*** Opening of INFORMATION SUPPLIED ***

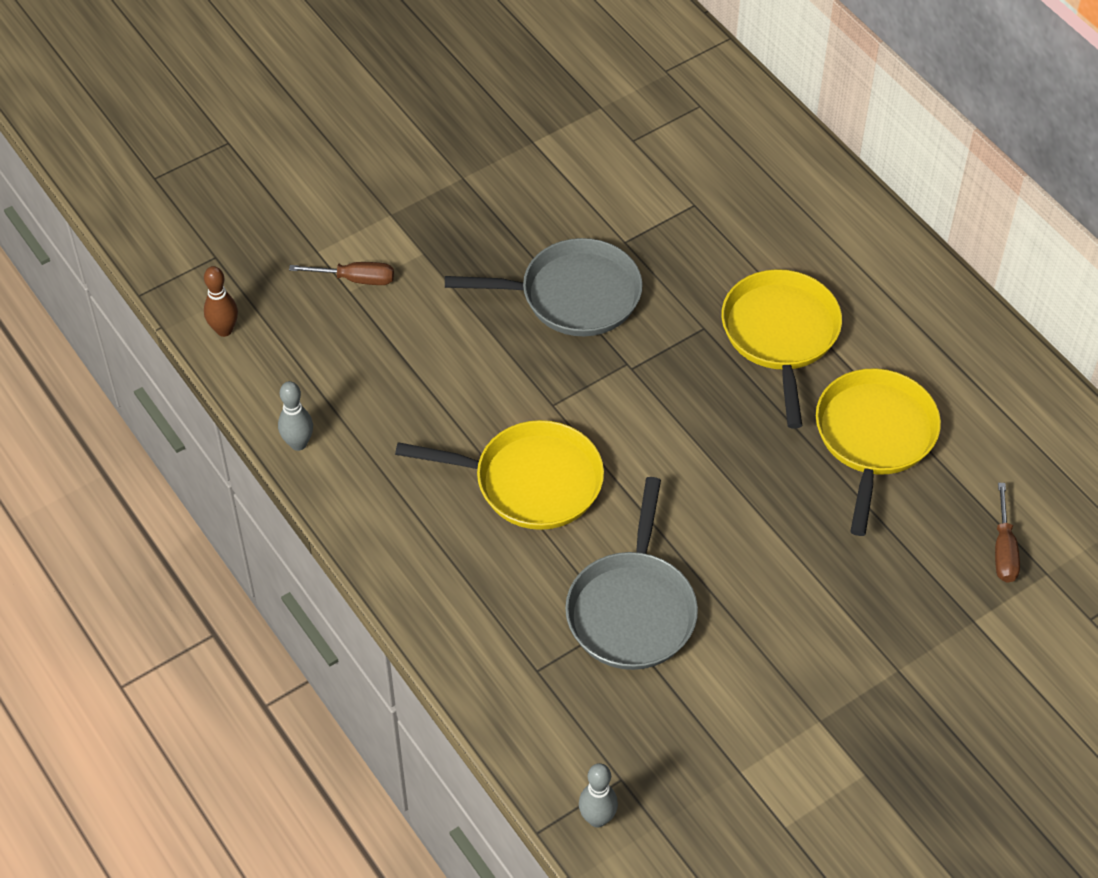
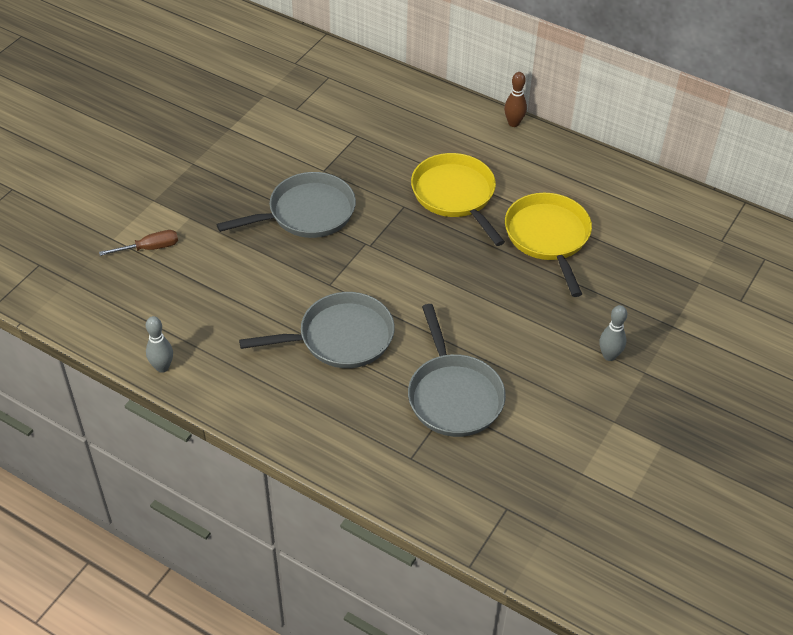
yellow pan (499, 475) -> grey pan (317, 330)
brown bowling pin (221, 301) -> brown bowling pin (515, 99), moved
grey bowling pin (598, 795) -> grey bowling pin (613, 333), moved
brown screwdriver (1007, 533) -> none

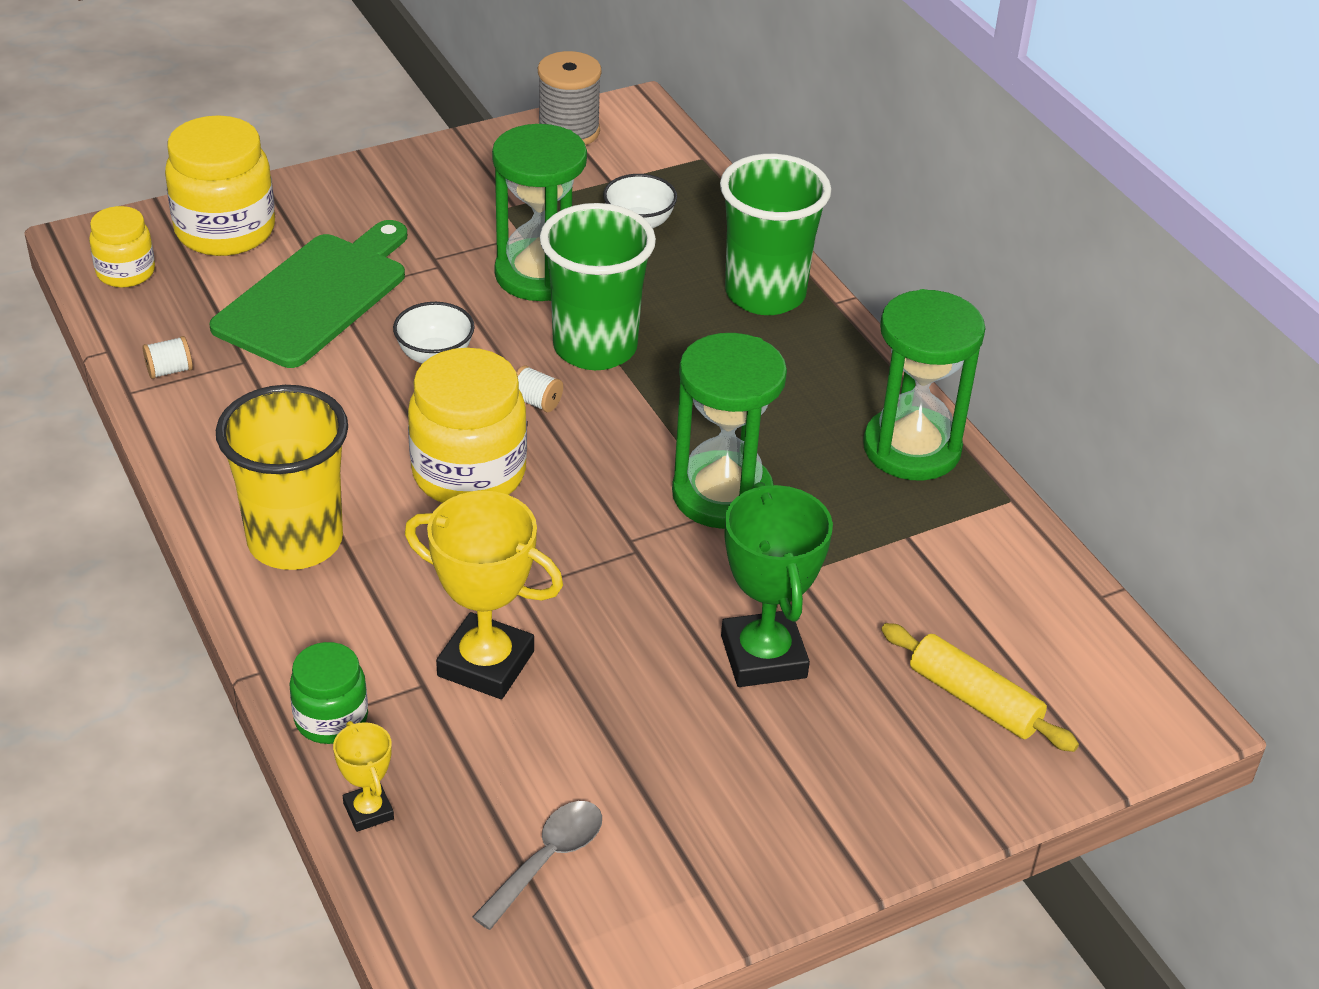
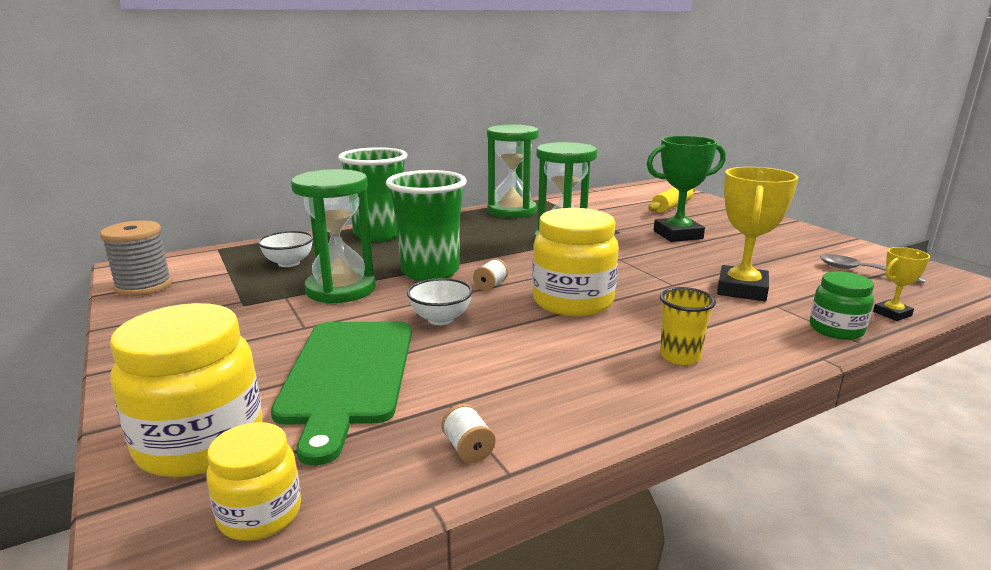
green cutting board (308, 294) -> green cutting board (341, 393), 120 degrees counterclockwise
yellow cup (282, 477) -> yellow cup (688, 326), x0.52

*** Close of INFORMATION SUPPLIED ***

**DIRECTIONS FOR THIS TASK**
Without any of its images, the data above should be returned exactly.

**TASK RESULT**
yellow pan (499, 475) -> grey pan (317, 330)
brown bowling pin (221, 301) -> brown bowling pin (515, 99), moved
grey bowling pin (598, 795) -> grey bowling pin (613, 333), moved
brown screwdriver (1007, 533) -> none

green cutting board (308, 294) -> green cutting board (341, 393), 120 degrees counterclockwise
yellow cup (282, 477) -> yellow cup (688, 326), x0.52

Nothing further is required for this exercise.